:: THE DATA ::
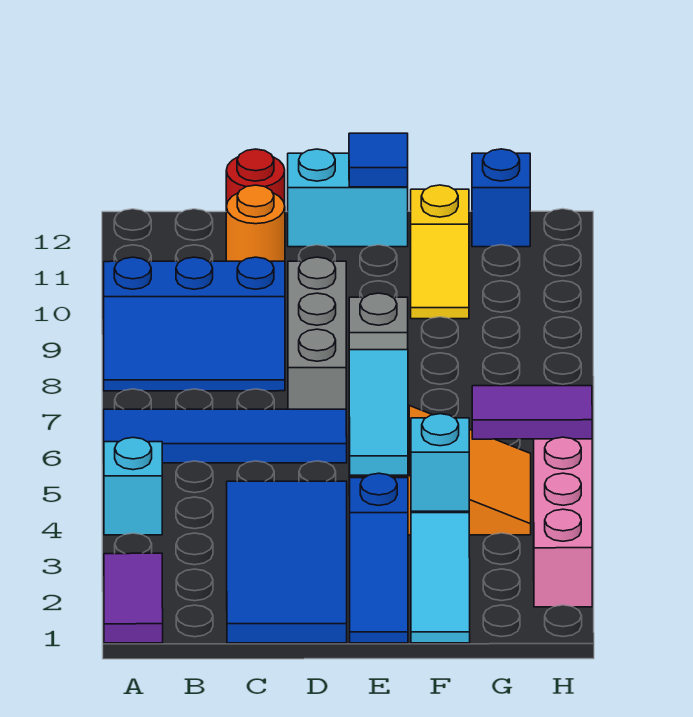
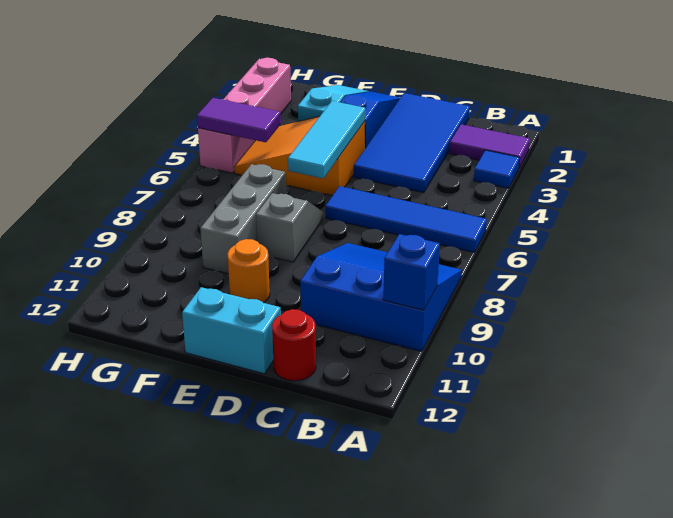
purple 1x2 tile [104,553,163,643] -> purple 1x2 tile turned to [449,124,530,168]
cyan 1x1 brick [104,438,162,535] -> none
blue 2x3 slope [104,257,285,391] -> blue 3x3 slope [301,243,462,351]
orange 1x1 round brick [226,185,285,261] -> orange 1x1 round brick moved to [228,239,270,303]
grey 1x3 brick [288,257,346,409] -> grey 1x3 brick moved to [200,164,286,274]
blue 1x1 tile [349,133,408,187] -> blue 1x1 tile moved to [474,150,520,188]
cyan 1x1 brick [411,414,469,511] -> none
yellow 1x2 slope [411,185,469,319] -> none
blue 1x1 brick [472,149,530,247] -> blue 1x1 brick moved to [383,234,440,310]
:::
PROBLEM TO SOLVE. From the line containing "blue 1x1 tile [349,133,408,187]" to the final line of the entries, print every line exactly and nothing else.

RESULT OF THE EXERCISE.
blue 1x1 tile [349,133,408,187] -> blue 1x1 tile moved to [474,150,520,188]
cyan 1x1 brick [411,414,469,511] -> none
yellow 1x2 slope [411,185,469,319] -> none
blue 1x1 brick [472,149,530,247] -> blue 1x1 brick moved to [383,234,440,310]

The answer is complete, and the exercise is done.